Exercise details: Show every line in the entries below where the word "type" appears.

Object correspondence data:
● ● ● ● ● ● ●

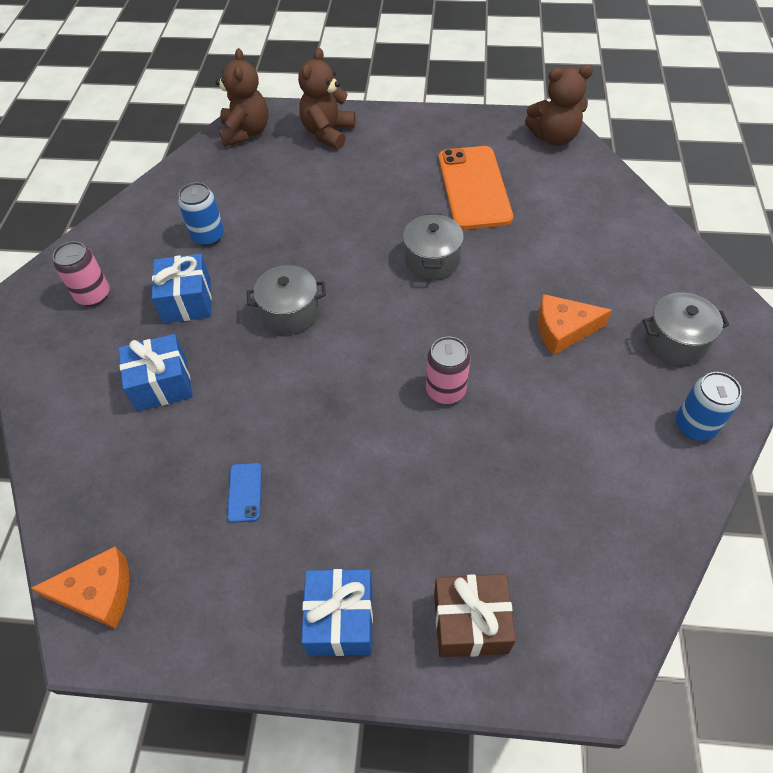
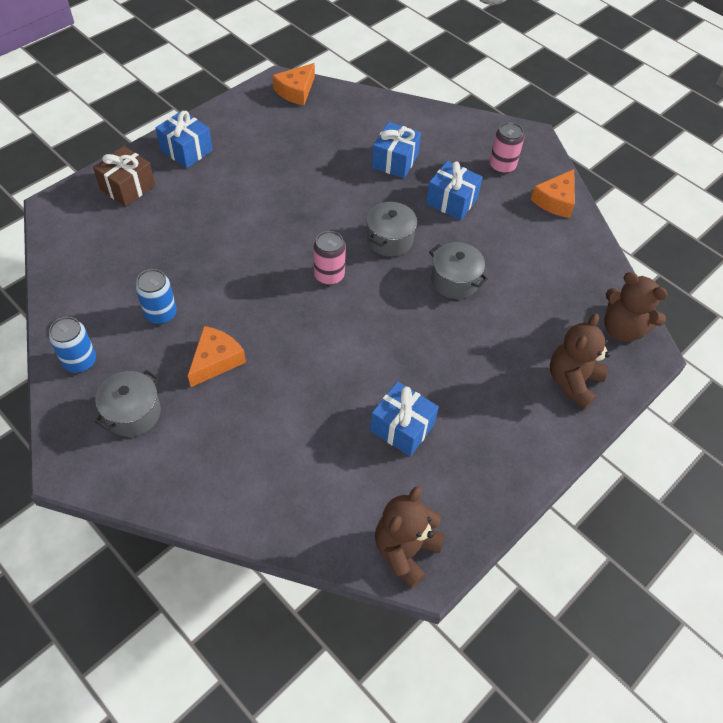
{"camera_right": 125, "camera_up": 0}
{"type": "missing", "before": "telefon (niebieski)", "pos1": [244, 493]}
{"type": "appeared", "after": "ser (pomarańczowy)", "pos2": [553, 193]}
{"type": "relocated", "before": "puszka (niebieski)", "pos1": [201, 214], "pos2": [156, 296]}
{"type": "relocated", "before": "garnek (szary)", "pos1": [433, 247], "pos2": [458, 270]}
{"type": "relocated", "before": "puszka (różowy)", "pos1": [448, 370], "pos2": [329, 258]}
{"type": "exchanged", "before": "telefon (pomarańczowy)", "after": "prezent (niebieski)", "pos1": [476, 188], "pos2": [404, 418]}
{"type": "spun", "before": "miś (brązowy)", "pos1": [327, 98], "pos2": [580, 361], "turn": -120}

● ● ● ● ● ● ●

Output below:
{"type": "missing", "before": "telefon (niebieski)", "pos1": [244, 493]}
{"type": "appeared", "after": "ser (pomarańczowy)", "pos2": [553, 193]}
{"type": "relocated", "before": "puszka (niebieski)", "pos1": [201, 214], "pos2": [156, 296]}
{"type": "relocated", "before": "garnek (szary)", "pos1": [433, 247], "pos2": [458, 270]}
{"type": "relocated", "before": "puszka (różowy)", "pos1": [448, 370], "pos2": [329, 258]}
{"type": "exchanged", "before": "telefon (pomarańczowy)", "after": "prezent (niebieski)", "pos1": [476, 188], "pos2": [404, 418]}
{"type": "spun", "before": "miś (brązowy)", "pos1": [327, 98], "pos2": [580, 361], "turn": -120}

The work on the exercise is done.